● What is needed: Among the lines of the material, copy those that hold the string "black".

● Study material:
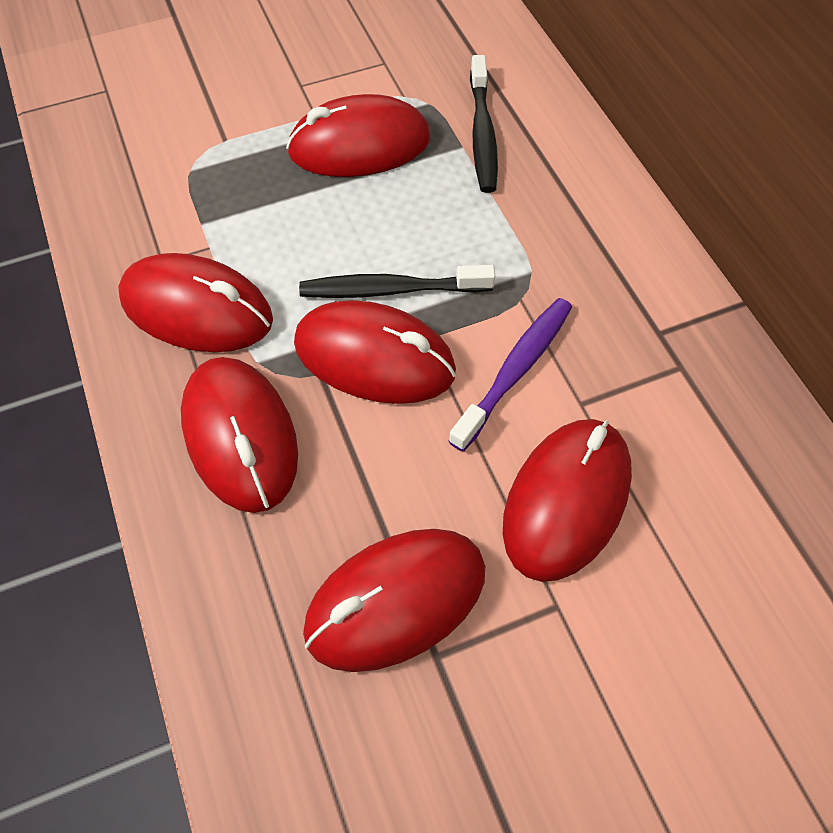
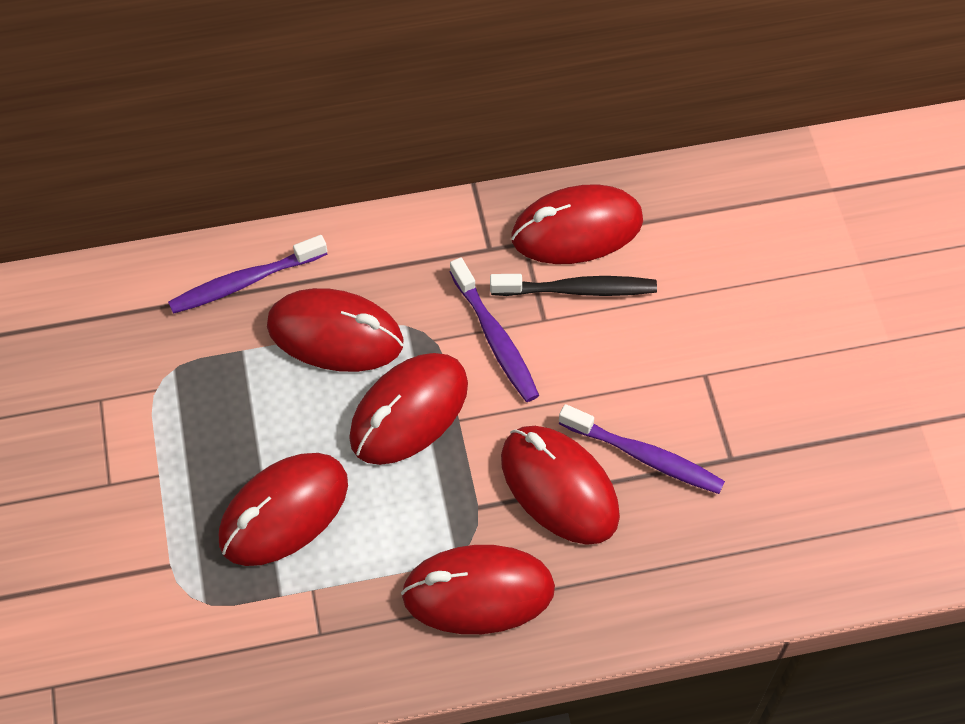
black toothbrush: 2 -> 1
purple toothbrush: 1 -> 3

...

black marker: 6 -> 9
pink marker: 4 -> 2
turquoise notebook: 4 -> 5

● Result of the exercise:
black toothbrush: 2 -> 1
black marker: 6 -> 9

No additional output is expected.